╭─ The records
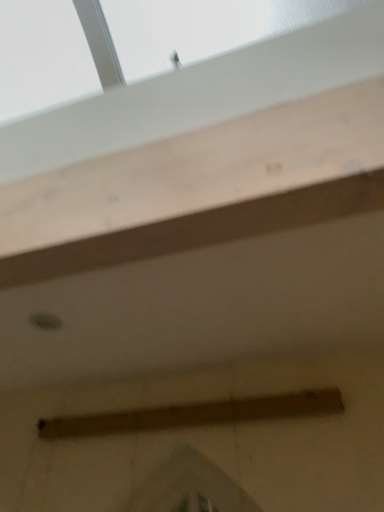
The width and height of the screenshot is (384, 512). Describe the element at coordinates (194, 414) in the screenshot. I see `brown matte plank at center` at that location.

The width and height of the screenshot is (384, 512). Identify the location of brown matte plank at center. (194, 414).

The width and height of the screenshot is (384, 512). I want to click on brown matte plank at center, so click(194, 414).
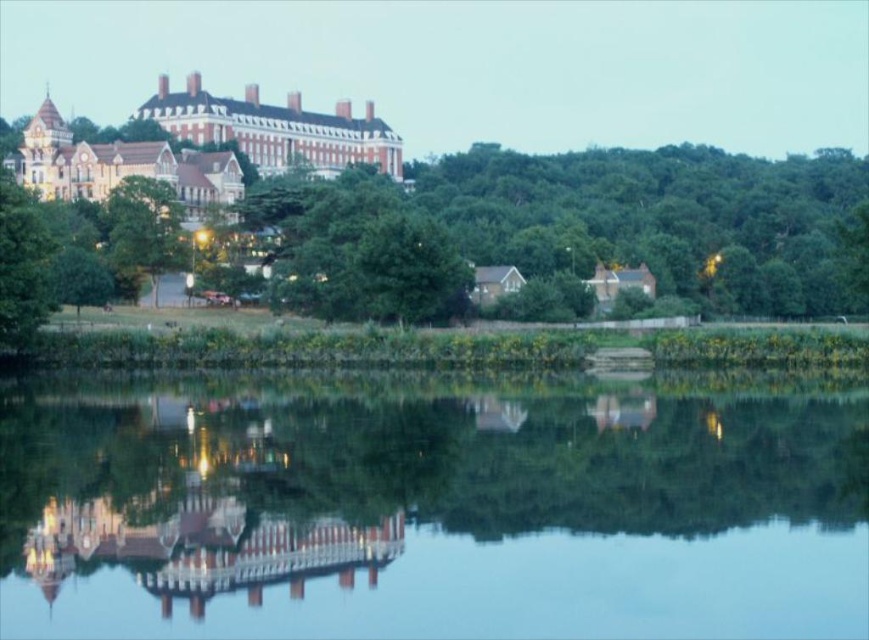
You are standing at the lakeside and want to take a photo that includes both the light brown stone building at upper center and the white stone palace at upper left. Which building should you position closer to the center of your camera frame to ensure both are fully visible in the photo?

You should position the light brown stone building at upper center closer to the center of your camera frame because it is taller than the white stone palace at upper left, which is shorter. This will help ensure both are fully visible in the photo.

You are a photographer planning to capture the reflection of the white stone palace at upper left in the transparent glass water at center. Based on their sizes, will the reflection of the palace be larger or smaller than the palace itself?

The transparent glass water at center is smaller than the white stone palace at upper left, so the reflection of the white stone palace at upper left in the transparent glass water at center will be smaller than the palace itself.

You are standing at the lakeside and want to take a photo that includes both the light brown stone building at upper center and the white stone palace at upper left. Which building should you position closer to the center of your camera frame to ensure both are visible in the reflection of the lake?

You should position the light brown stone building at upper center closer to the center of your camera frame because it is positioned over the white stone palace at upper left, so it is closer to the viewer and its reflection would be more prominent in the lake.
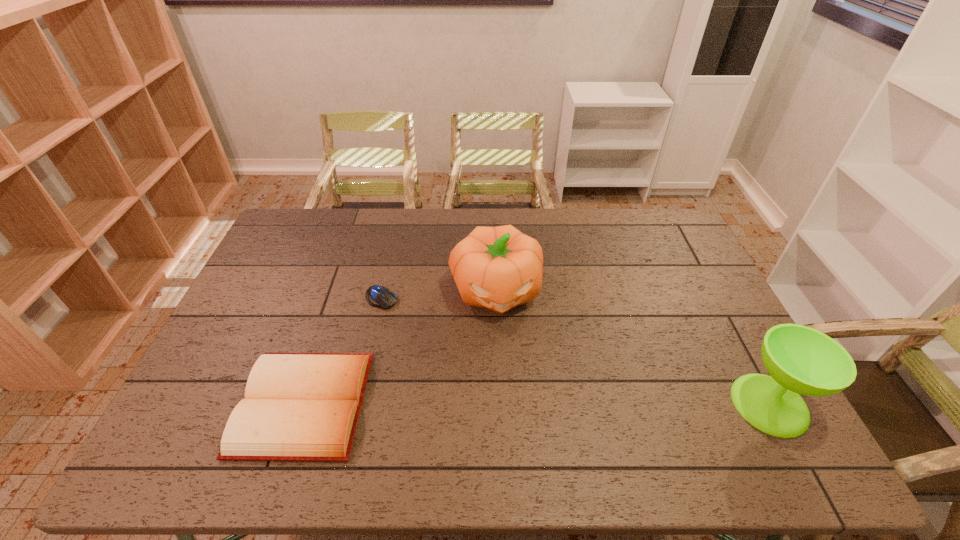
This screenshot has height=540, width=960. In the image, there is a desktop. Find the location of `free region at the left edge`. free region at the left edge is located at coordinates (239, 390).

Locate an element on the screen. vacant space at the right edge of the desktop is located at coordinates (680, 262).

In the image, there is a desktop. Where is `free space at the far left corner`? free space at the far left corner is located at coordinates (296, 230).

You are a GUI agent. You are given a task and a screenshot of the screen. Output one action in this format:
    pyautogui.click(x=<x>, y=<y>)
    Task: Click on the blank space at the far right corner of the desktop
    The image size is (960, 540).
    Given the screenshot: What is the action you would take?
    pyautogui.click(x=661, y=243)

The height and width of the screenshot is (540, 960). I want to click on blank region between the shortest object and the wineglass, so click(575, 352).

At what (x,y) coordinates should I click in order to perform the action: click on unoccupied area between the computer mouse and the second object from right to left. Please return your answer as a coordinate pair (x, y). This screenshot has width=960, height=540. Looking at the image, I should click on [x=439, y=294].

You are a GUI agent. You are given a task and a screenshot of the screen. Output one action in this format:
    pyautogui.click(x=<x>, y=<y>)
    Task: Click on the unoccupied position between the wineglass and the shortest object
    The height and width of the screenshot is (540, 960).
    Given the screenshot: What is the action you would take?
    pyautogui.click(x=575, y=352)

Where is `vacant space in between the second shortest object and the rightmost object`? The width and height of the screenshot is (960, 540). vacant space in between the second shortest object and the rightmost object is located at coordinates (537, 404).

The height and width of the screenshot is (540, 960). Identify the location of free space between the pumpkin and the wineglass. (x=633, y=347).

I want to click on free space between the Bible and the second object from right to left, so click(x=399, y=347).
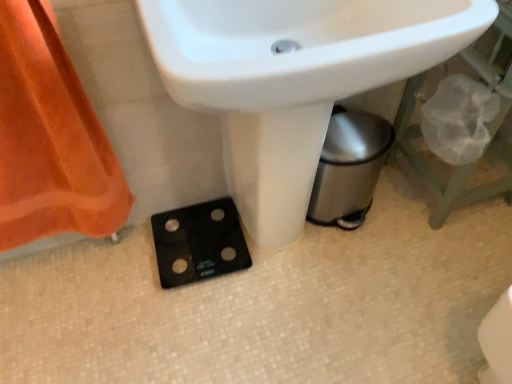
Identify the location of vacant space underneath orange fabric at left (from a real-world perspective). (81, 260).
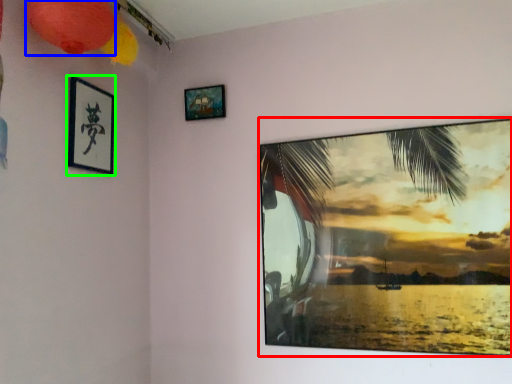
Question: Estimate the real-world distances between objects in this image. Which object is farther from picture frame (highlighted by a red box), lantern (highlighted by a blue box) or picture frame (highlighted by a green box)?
╰─
▶ _Exercise aim_:
Please copy out all of the entries above word for word, leaving out the pictures.

▶ _Problem solution_:
The width and height of the screenshot is (384, 512). Describe the element at coordinates (194, 414) in the screenshot. I see `brown matte plank at center` at that location.

The width and height of the screenshot is (384, 512). Identify the location of brown matte plank at center. (194, 414).

The width and height of the screenshot is (384, 512). I want to click on brown matte plank at center, so click(194, 414).
You are standing at the lakeside and want to take a photo that includes both the light brown stone building at upper center and the white stone palace at upper left. Which building should you position closer to the center of your camera frame to ensure both are fully visible in the photo?

You should position the light brown stone building at upper center closer to the center of your camera frame because it is taller than the white stone palace at upper left, which is shorter. This will help ensure both are fully visible in the photo.

You are a photographer planning to capture the reflection of the white stone palace at upper left in the transparent glass water at center. Based on their sizes, will the reflection of the palace be larger or smaller than the palace itself?

The transparent glass water at center is smaller than the white stone palace at upper left, so the reflection of the white stone palace at upper left in the transparent glass water at center will be smaller than the palace itself.

You are standing at the lakeside and want to take a photo that includes both the light brown stone building at upper center and the white stone palace at upper left. Which building should you position closer to the center of your camera frame to ensure both are visible in the reflection of the lake?

You should position the light brown stone building at upper center closer to the center of your camera frame because it is positioned over the white stone palace at upper left, so it is closer to the viewer and its reflection would be more prominent in the lake.
This screenshot has height=540, width=960. In the image, there is a desktop. Find the location of `free region at the left edge`. free region at the left edge is located at coordinates (239, 390).

Locate an element on the screen. vacant space at the right edge of the desktop is located at coordinates (680, 262).

In the image, there is a desktop. Where is `free space at the far left corner`? free space at the far left corner is located at coordinates (296, 230).

You are a GUI agent. You are given a task and a screenshot of the screen. Output one action in this format:
    pyautogui.click(x=<x>, y=<y>)
    Task: Click on the blank space at the far right corner of the desktop
    The image size is (960, 540).
    Given the screenshot: What is the action you would take?
    pyautogui.click(x=661, y=243)

The height and width of the screenshot is (540, 960). I want to click on blank region between the shortest object and the wineglass, so click(575, 352).

At what (x,y) coordinates should I click in order to perform the action: click on unoccupied area between the computer mouse and the second object from right to left. Please return your answer as a coordinate pair (x, y). This screenshot has width=960, height=540. Looking at the image, I should click on [x=439, y=294].

You are a GUI agent. You are given a task and a screenshot of the screen. Output one action in this format:
    pyautogui.click(x=<x>, y=<y>)
    Task: Click on the unoccupied position between the wineglass and the shortest object
    The height and width of the screenshot is (540, 960).
    Given the screenshot: What is the action you would take?
    pyautogui.click(x=575, y=352)

Where is `vacant space in between the second shortest object and the rightmost object`? The width and height of the screenshot is (960, 540). vacant space in between the second shortest object and the rightmost object is located at coordinates (537, 404).

The height and width of the screenshot is (540, 960). Identify the location of free space between the pumpkin and the wineglass. (x=633, y=347).

I want to click on free space between the Bible and the second object from right to left, so click(x=399, y=347).
Identify the location of vacant space underneath orange fabric at left (from a real-world perspective). (81, 260).
Question: Estimate the real-world distances between objects in this image. Which object is farther from picture frame (highlighted by a red box), lantern (highlighted by a blue box) or picture frame (highlighted by a green box)?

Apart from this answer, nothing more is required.